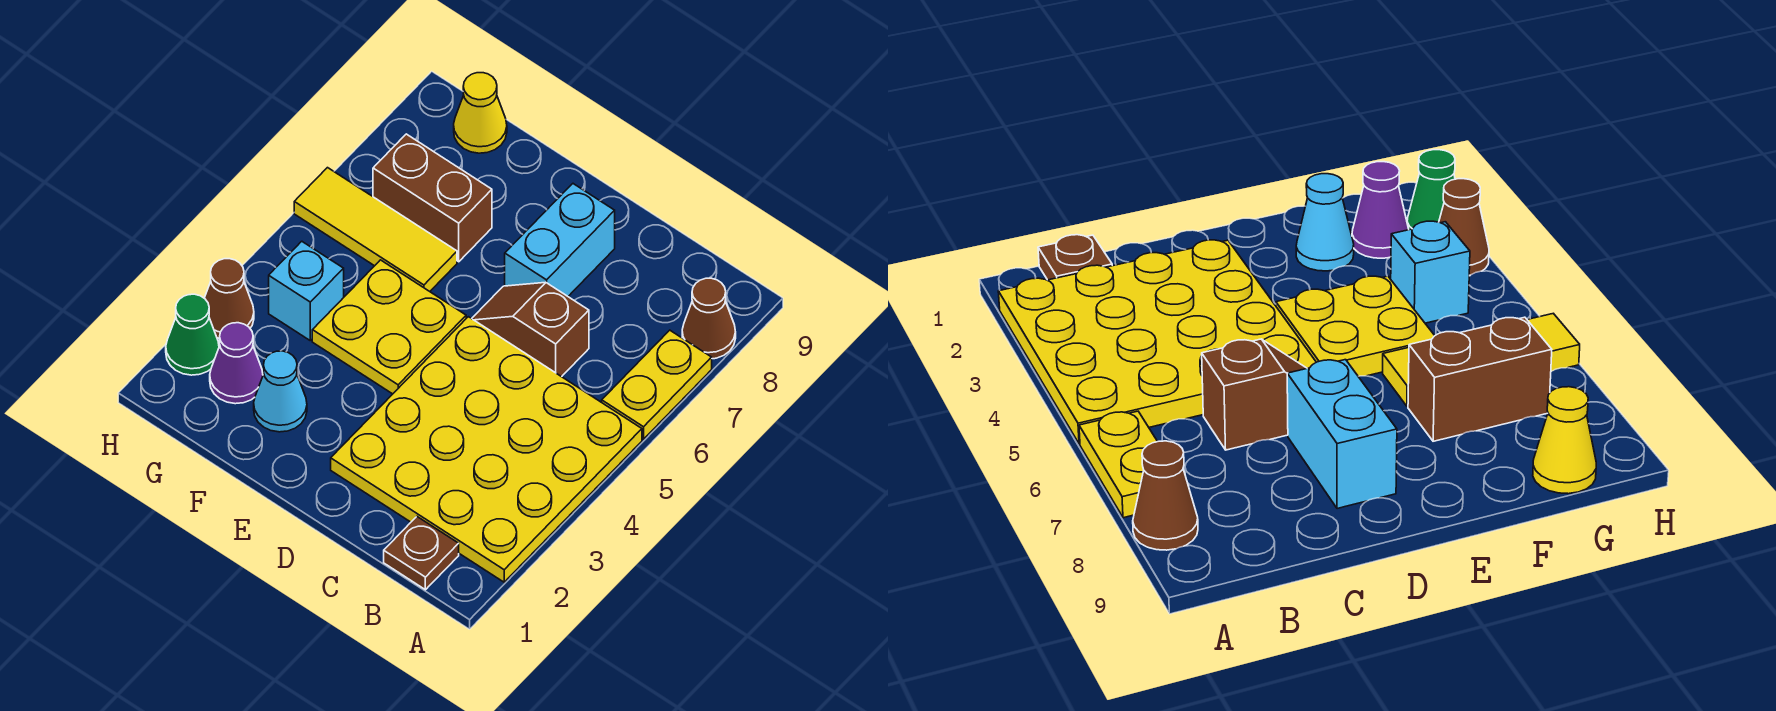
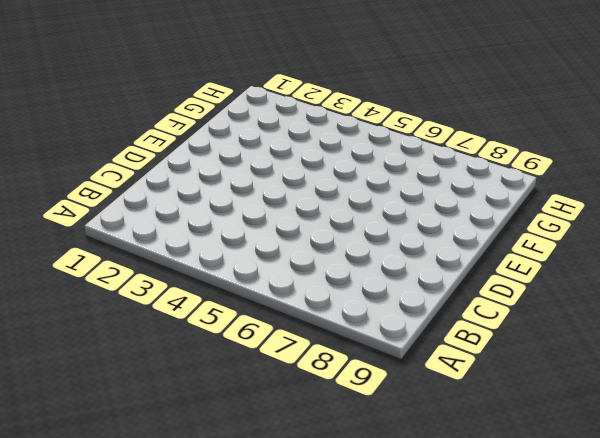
none -> yellow 4x4 plate [331,317,642,582]
none -> yellow 1x2 plate [602,330,712,439]
none -> brown 1x1 cone [682,278,736,359]

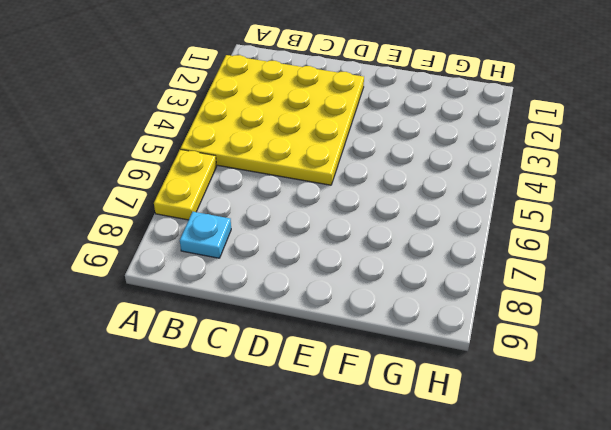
cyan 1x1 plate [180,212,231,258] -> none
none -> brown 1x1 cone [682,278,736,359]
none -> brown 1x1 plate [384,517,459,590]
none -> brown 1x2 slope [472,282,589,377]

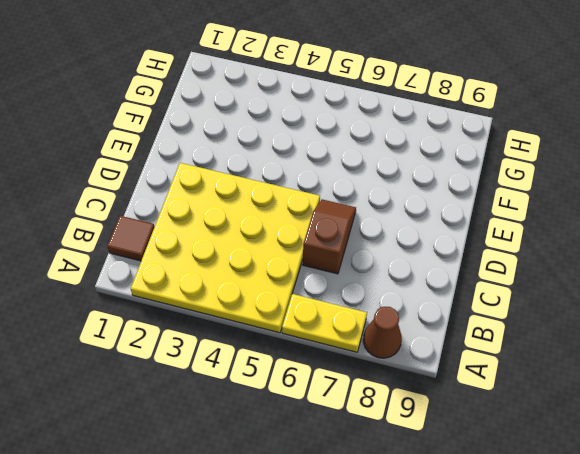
brown 1x1 tile [107,216,155,261] -> brown 1x1 plate [384,517,459,590]
none -> cyan 1x2 brick [505,184,615,296]
none -> yellow 2x2 plate [312,260,466,394]
none -> cyan 1x1 cone [254,351,307,432]

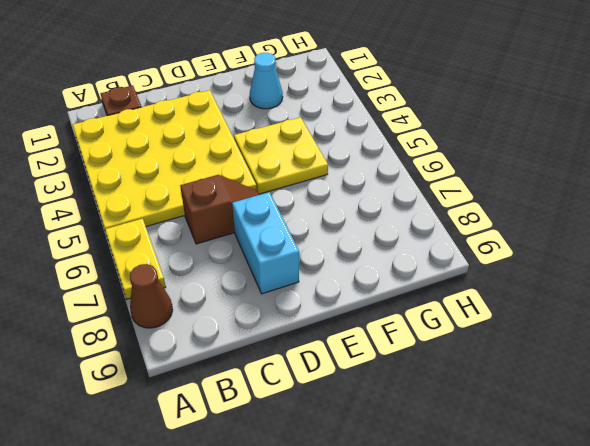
none -> yellow 1x3 tile [294,168,457,291]
none -> brown 1x2 brick [373,134,492,262]
none -> purple 1x1 cone [210,323,263,404]

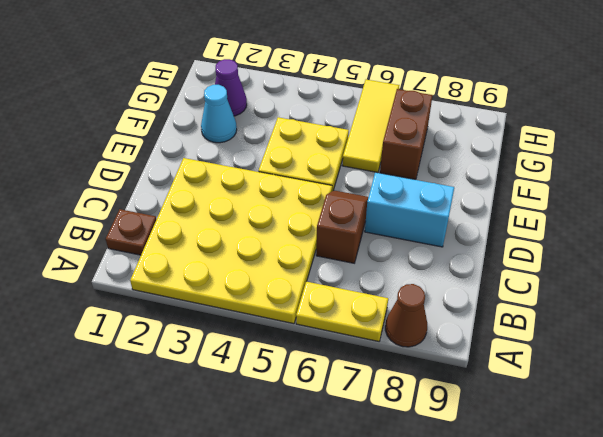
none -> cyan 1x1 brick [269,241,344,340]
none -> yellow 1x1 cone [454,73,507,153]
none -> green 1x1 cone [166,294,219,375]

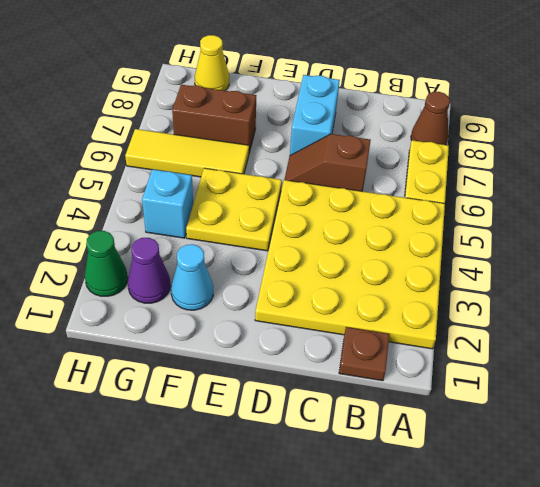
none -> brown 1x1 cone [204,259,254,338]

• • • • • • •

Your output should be only the lines from the line with "none -> brown 1x2 slope [472,282,589,377]" through the end of the data, exactly as they stand, and no pictures.

[ANSWER TO THE PROBLEM]:
none -> brown 1x2 slope [472,282,589,377]

brown 1x1 tile [107,216,155,261] -> brown 1x1 plate [384,517,459,590]
none -> cyan 1x2 brick [505,184,615,296]
none -> yellow 2x2 plate [312,260,466,394]
none -> cyan 1x1 cone [254,351,307,432]

none -> yellow 1x3 tile [294,168,457,291]
none -> brown 1x2 brick [373,134,492,262]
none -> purple 1x1 cone [210,323,263,404]

none -> cyan 1x1 brick [269,241,344,340]
none -> yellow 1x1 cone [454,73,507,153]
none -> green 1x1 cone [166,294,219,375]

none -> brown 1x1 cone [204,259,254,338]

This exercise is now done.